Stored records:

··········

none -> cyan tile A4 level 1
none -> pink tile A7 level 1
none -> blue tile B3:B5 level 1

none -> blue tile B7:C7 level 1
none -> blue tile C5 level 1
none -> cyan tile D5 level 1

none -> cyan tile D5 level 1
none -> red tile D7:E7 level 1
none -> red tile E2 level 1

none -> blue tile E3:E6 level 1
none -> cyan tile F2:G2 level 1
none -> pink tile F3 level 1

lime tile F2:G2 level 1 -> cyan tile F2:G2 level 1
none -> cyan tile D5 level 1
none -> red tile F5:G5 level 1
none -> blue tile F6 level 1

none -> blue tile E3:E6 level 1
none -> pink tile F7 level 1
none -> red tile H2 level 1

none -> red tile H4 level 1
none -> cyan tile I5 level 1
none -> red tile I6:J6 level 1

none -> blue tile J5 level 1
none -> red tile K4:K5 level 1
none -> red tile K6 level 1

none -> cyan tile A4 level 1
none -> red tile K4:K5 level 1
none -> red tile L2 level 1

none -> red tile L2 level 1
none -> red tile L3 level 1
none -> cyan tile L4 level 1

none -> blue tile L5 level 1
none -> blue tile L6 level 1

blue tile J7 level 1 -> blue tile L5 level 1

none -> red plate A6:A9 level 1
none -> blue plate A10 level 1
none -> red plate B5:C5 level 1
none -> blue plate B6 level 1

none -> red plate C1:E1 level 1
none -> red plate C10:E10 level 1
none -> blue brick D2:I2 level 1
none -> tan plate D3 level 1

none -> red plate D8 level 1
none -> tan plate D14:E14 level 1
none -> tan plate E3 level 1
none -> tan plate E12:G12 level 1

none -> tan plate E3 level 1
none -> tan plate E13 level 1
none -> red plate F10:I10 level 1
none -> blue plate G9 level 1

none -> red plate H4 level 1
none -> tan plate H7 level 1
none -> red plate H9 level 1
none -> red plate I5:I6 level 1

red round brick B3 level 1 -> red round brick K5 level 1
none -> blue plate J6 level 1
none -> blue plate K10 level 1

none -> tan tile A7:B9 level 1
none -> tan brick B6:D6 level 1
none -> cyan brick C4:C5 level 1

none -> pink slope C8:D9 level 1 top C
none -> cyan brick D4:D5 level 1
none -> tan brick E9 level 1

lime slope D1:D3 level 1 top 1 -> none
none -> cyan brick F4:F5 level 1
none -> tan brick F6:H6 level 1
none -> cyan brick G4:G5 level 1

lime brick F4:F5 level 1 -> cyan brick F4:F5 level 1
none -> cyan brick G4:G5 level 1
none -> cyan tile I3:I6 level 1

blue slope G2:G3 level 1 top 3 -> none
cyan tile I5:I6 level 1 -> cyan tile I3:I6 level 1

··········

§ **TO DO**: Word for word, return the entire set of entries.

§ **RESPONSE**:
none -> cyan tile A4 level 1
none -> pink tile A7 level 1
none -> blue tile B3:B5 level 1

none -> blue tile B7:C7 level 1
none -> blue tile C5 level 1
none -> cyan tile D5 level 1

none -> cyan tile D5 level 1
none -> red tile D7:E7 level 1
none -> red tile E2 level 1

none -> blue tile E3:E6 level 1
none -> cyan tile F2:G2 level 1
none -> pink tile F3 level 1

lime tile F2:G2 level 1 -> cyan tile F2:G2 level 1
none -> cyan tile D5 level 1
none -> red tile F5:G5 level 1
none -> blue tile F6 level 1

none -> blue tile E3:E6 level 1
none -> pink tile F7 level 1
none -> red tile H2 level 1

none -> red tile H4 level 1
none -> cyan tile I5 level 1
none -> red tile I6:J6 level 1

none -> blue tile J5 level 1
none -> red tile K4:K5 level 1
none -> red tile K6 level 1

none -> cyan tile A4 level 1
none -> red tile K4:K5 level 1
none -> red tile L2 level 1

none -> red tile L2 level 1
none -> red tile L3 level 1
none -> cyan tile L4 level 1

none -> blue tile L5 level 1
none -> blue tile L6 level 1

blue tile J7 level 1 -> blue tile L5 level 1

none -> red plate A6:A9 level 1
none -> blue plate A10 level 1
none -> red plate B5:C5 level 1
none -> blue plate B6 level 1

none -> red plate C1:E1 level 1
none -> red plate C10:E10 level 1
none -> blue brick D2:I2 level 1
none -> tan plate D3 level 1

none -> red plate D8 level 1
none -> tan plate D14:E14 level 1
none -> tan plate E3 level 1
none -> tan plate E12:G12 level 1

none -> tan plate E3 level 1
none -> tan plate E13 level 1
none -> red plate F10:I10 level 1
none -> blue plate G9 level 1

none -> red plate H4 level 1
none -> tan plate H7 level 1
none -> red plate H9 level 1
none -> red plate I5:I6 level 1

red round brick B3 level 1 -> red round brick K5 level 1
none -> blue plate J6 level 1
none -> blue plate K10 level 1

none -> tan tile A7:B9 level 1
none -> tan brick B6:D6 level 1
none -> cyan brick C4:C5 level 1

none -> pink slope C8:D9 level 1 top C
none -> cyan brick D4:D5 level 1
none -> tan brick E9 level 1

lime slope D1:D3 level 1 top 1 -> none
none -> cyan brick F4:F5 level 1
none -> tan brick F6:H6 level 1
none -> cyan brick G4:G5 level 1

lime brick F4:F5 level 1 -> cyan brick F4:F5 level 1
none -> cyan brick G4:G5 level 1
none -> cyan tile I3:I6 level 1

blue slope G2:G3 level 1 top 3 -> none
cyan tile I5:I6 level 1 -> cyan tile I3:I6 level 1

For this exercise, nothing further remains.